AIM OF THE EXERCISE
Scan the entries and copy each line where the word "cheese" is present.

EXCERPTED RECORDS
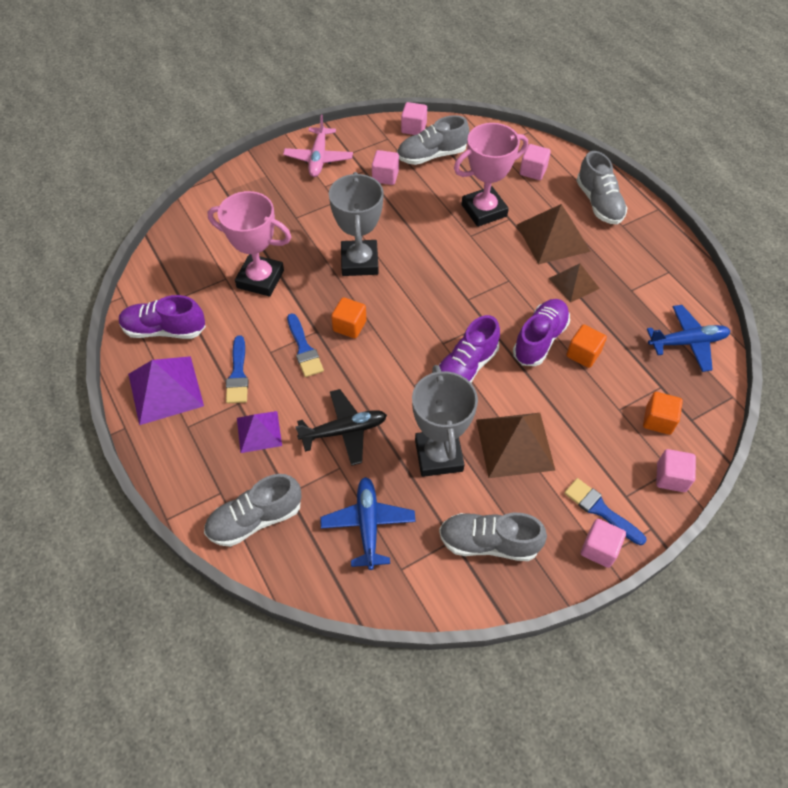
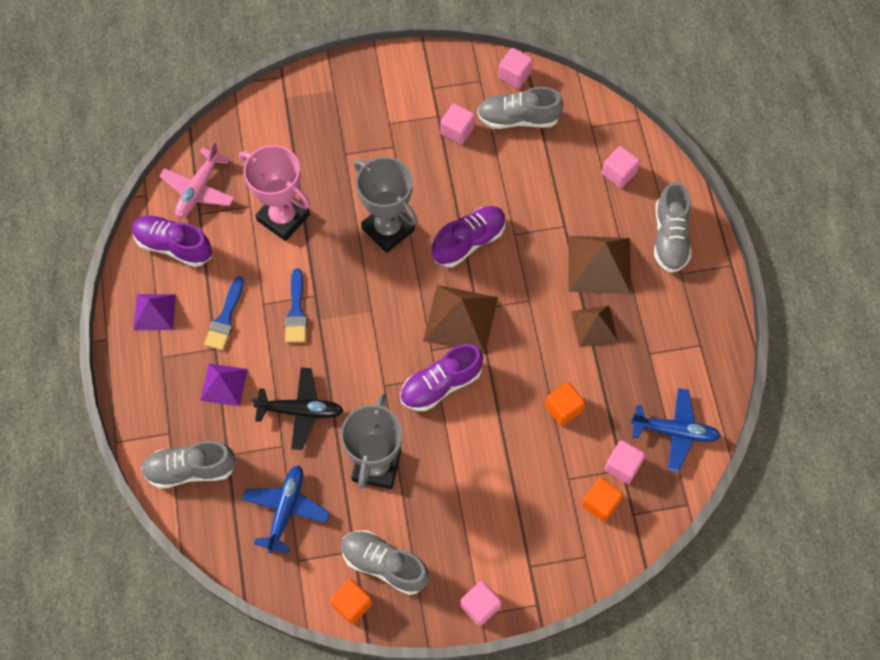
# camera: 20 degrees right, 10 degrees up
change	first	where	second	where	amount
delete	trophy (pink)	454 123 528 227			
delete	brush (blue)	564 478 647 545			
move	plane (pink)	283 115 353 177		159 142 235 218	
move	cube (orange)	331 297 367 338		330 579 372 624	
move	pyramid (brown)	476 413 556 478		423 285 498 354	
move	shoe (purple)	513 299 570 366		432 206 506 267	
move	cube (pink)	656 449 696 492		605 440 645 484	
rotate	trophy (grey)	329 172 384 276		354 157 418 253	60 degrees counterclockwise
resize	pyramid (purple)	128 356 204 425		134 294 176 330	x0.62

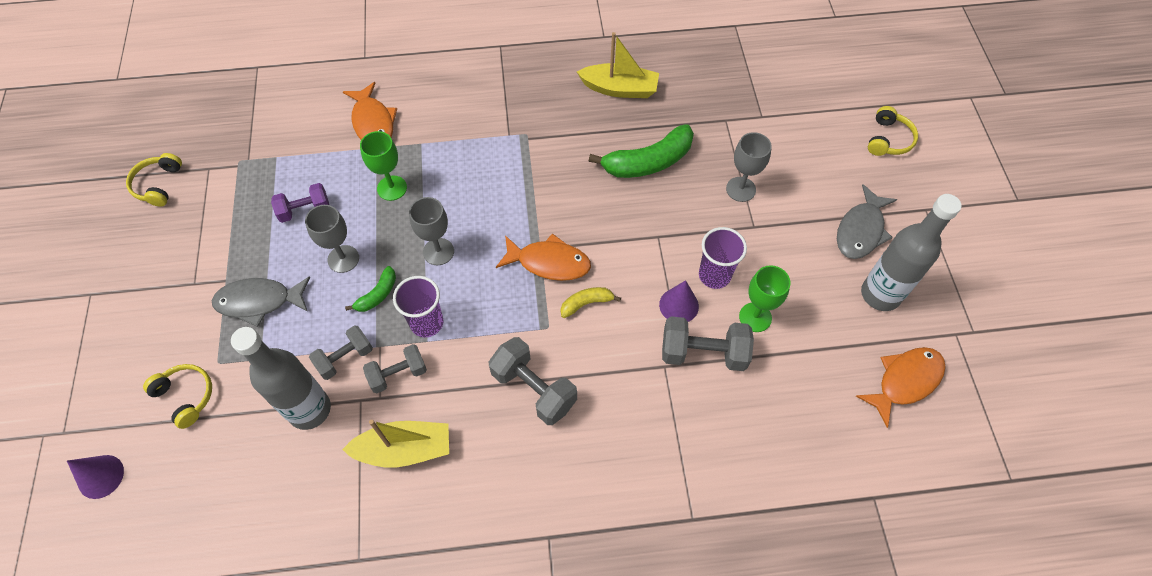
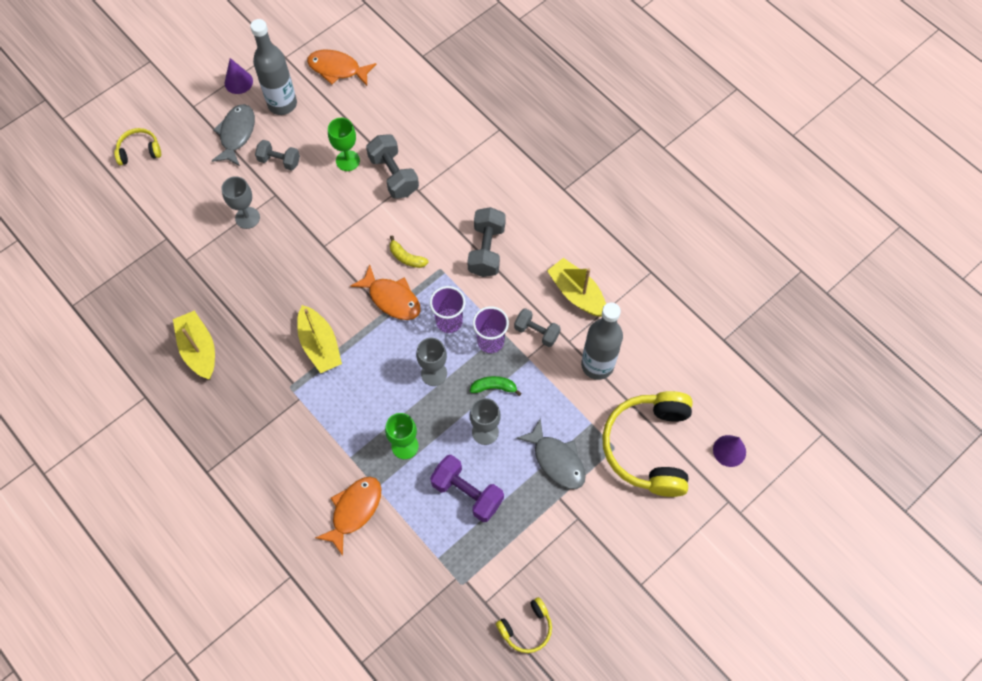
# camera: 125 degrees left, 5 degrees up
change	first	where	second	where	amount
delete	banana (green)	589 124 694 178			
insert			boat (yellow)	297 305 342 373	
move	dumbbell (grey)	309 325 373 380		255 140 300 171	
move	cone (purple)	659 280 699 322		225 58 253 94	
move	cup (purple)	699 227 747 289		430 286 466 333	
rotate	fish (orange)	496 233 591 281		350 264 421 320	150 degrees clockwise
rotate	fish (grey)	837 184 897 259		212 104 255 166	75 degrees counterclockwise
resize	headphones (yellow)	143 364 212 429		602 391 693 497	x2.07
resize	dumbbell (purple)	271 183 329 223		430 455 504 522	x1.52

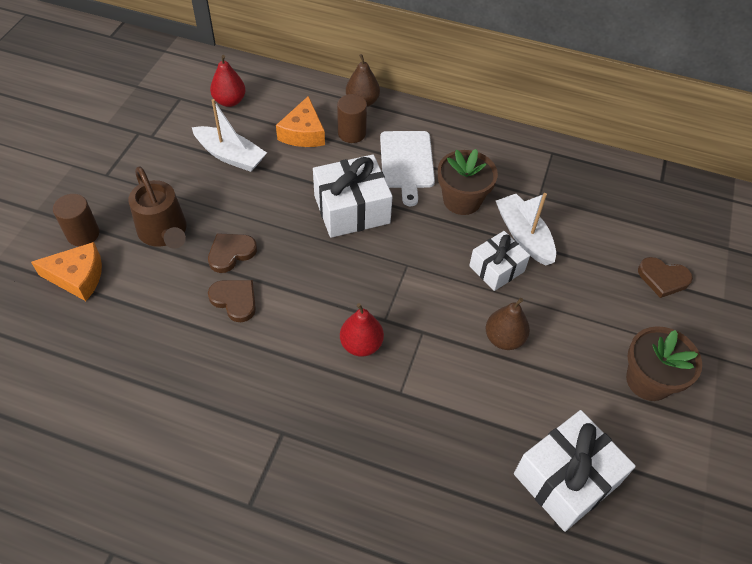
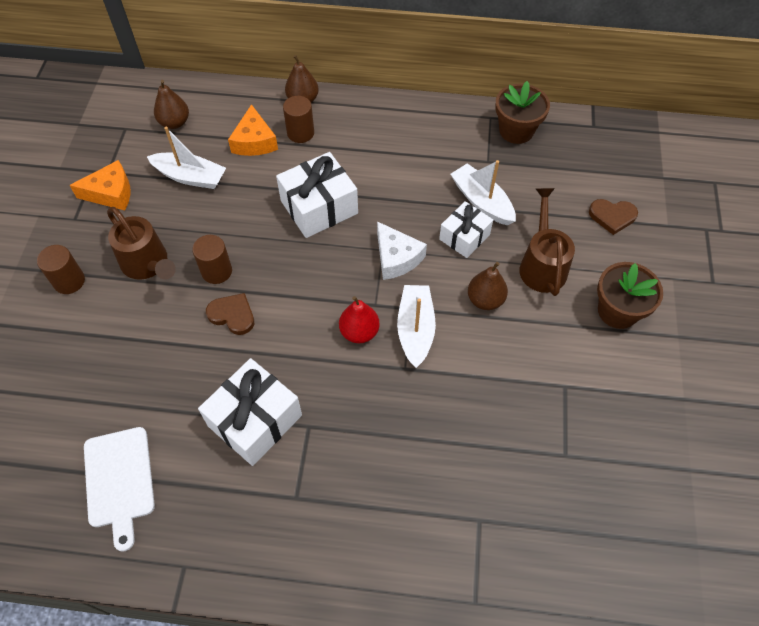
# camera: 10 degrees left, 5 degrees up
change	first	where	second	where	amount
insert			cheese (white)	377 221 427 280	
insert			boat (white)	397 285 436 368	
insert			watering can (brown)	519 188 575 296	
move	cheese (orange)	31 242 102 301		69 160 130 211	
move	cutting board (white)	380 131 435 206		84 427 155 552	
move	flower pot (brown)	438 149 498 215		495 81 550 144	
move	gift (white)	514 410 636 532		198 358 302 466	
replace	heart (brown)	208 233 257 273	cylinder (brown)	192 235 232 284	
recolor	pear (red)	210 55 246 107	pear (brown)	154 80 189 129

TASK OUTPUT
insert			cheese (white)	377 221 427 280	
move	cheese (orange)	31 242 102 301		69 160 130 211	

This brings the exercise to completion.